Retype all of the data. Every line must match exactly.

----------

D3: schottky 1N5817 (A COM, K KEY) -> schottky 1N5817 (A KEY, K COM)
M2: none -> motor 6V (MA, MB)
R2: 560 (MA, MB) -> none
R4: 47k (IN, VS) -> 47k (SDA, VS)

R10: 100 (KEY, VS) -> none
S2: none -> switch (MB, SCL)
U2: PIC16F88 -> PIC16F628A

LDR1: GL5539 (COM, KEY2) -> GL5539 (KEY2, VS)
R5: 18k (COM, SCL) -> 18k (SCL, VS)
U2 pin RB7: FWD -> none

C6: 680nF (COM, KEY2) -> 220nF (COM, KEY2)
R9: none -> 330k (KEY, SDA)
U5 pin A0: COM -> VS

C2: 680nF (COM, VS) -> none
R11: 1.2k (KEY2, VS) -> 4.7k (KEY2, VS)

----------

Exercise output:
D3: schottky 1N5817 (A COM, K KEY) -> schottky 1N5817 (A KEY, K COM)
M2: none -> motor 6V (MA, MB)
R2: 560 (MA, MB) -> none
R4: 47k (IN, VS) -> 47k (SDA, VS)

R10: 100 (KEY, VS) -> none
S2: none -> switch (MB, SCL)
U2: PIC16F88 -> PIC16F628A

LDR1: GL5539 (COM, KEY2) -> GL5539 (KEY2, VS)
R5: 18k (COM, SCL) -> 18k (SCL, VS)
U2 pin RB7: FWD -> none

C6: 680nF (COM, KEY2) -> 220nF (COM, KEY2)
R9: none -> 330k (KEY, SDA)
U5 pin A0: COM -> VS

C2: 680nF (COM, VS) -> none
R11: 1.2k (KEY2, VS) -> 4.7k (KEY2, VS)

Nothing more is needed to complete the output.